Data section:
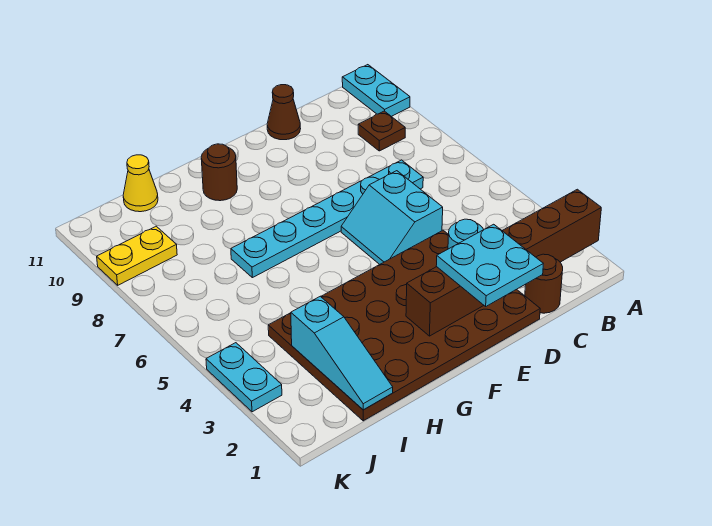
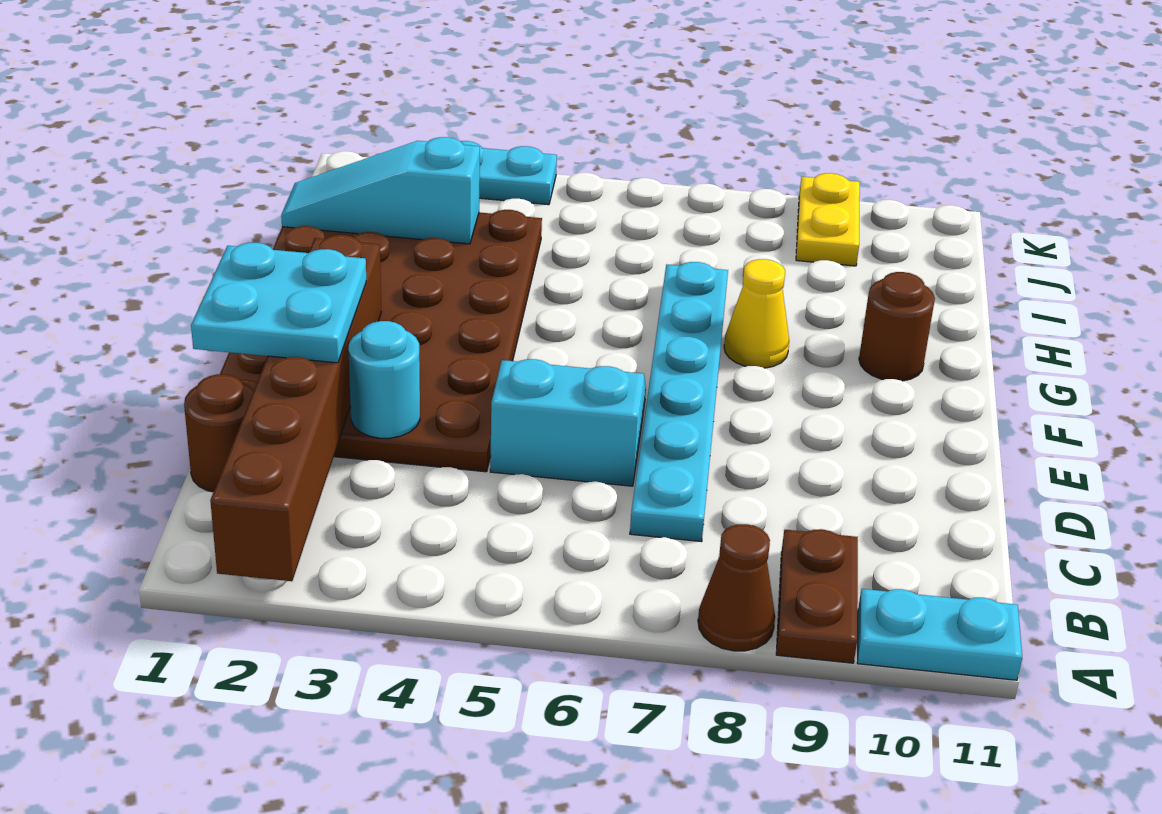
brown plate B9 level 1 -> brown plate A9:B9 level 1
brown cone D11 level 1 -> brown cone A8 level 1
yellow cone I11 level 1 -> yellow cone G8 level 1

Problem to solve:
Extract from the material all lines containing the string "cone".

Answer to this exercise:
brown cone D11 level 1 -> brown cone A8 level 1
yellow cone I11 level 1 -> yellow cone G8 level 1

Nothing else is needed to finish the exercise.